What the task requires: Rewrite every row below with "place" replaced by "position" and everything else left unchanged. Leave the pictures out.

------------------------------------

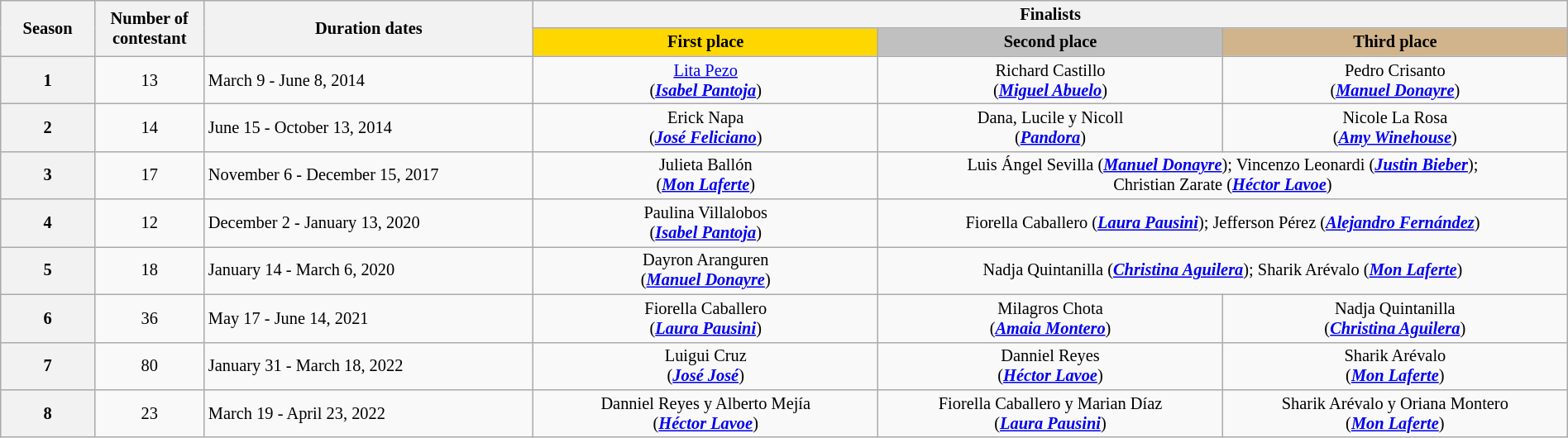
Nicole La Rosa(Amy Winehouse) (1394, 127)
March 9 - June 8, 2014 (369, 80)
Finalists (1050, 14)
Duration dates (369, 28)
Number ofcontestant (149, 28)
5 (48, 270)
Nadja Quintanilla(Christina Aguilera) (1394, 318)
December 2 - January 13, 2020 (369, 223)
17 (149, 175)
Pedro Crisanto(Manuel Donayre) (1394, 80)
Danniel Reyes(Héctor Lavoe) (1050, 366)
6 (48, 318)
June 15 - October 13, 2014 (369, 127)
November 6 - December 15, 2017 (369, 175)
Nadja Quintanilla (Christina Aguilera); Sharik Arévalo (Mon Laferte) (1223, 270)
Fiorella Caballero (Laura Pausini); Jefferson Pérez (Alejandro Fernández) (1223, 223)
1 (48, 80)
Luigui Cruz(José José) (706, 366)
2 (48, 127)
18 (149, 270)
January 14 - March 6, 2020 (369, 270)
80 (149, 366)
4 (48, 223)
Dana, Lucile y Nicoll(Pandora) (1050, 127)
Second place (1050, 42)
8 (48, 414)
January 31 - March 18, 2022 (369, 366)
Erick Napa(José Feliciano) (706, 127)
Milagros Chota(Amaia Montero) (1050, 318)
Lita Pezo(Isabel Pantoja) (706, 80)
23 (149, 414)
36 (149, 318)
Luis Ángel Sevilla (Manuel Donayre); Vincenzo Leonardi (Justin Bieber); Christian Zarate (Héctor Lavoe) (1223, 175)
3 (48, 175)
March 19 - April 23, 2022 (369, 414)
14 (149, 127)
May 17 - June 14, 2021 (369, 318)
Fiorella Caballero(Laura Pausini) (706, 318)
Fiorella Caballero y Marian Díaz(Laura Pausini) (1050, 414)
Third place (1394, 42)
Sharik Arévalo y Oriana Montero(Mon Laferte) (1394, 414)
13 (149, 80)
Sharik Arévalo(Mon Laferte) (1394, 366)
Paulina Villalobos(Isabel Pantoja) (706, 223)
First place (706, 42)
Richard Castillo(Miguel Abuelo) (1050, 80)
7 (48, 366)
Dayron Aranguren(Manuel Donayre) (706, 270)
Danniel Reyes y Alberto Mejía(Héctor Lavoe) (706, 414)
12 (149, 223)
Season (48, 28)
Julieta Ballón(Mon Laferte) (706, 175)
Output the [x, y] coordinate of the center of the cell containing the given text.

------------------------------------

Solution for this task:
Nicole La Rosa(Amy Winehouse) (1394, 127)
March 9 - June 8, 2014 (369, 80)
Finalists (1050, 14)
Duration dates (369, 28)
Number ofcontestant (149, 28)
5 (48, 270)
Nadja Quintanilla(Christina Aguilera) (1394, 318)
December 2 - January 13, 2020 (369, 223)
17 (149, 175)
Pedro Crisanto(Manuel Donayre) (1394, 80)
Danniel Reyes(Héctor Lavoe) (1050, 366)
6 (48, 318)
June 15 - October 13, 2014 (369, 127)
November 6 - December 15, 2017 (369, 175)
Nadja Quintanilla (Christina Aguilera); Sharik Arévalo (Mon Laferte) (1223, 270)
Fiorella Caballero (Laura Pausini); Jefferson Pérez (Alejandro Fernández) (1223, 223)
1 (48, 80)
Luigui Cruz(José José) (706, 366)
2 (48, 127)
18 (149, 270)
January 14 - March 6, 2020 (369, 270)
80 (149, 366)
4 (48, 223)
Dana, Lucile y Nicoll(Pandora) (1050, 127)
Second position (1050, 42)
8 (48, 414)
January 31 - March 18, 2022 (369, 366)
Erick Napa(José Feliciano) (706, 127)
Milagros Chota(Amaia Montero) (1050, 318)
Lita Pezo(Isabel Pantoja) (706, 80)
23 (149, 414)
36 (149, 318)
Luis Ángel Sevilla (Manuel Donayre); Vincenzo Leonardi (Justin Bieber); Christian Zarate (Héctor Lavoe) (1223, 175)
3 (48, 175)
March 19 - April 23, 2022 (369, 414)
14 (149, 127)
May 17 - June 14, 2021 (369, 318)
Fiorella Caballero(Laura Pausini) (706, 318)
Fiorella Caballero y Marian Díaz(Laura Pausini) (1050, 414)
Third position (1394, 42)
Sharik Arévalo y Oriana Montero(Mon Laferte) (1394, 414)
13 (149, 80)
Sharik Arévalo(Mon Laferte) (1394, 366)
Paulina Villalobos(Isabel Pantoja) (706, 223)
First position (706, 42)
Richard Castillo(Miguel Abuelo) (1050, 80)
7 (48, 366)
Dayron Aranguren(Manuel Donayre) (706, 270)
Danniel Reyes y Alberto Mejía(Héctor Lavoe) (706, 414)
12 (149, 223)
Season (48, 28)
Julieta Ballón(Mon Laferte) (706, 175)
Output the [x, y] coordinate of the center of the cell containing the given text.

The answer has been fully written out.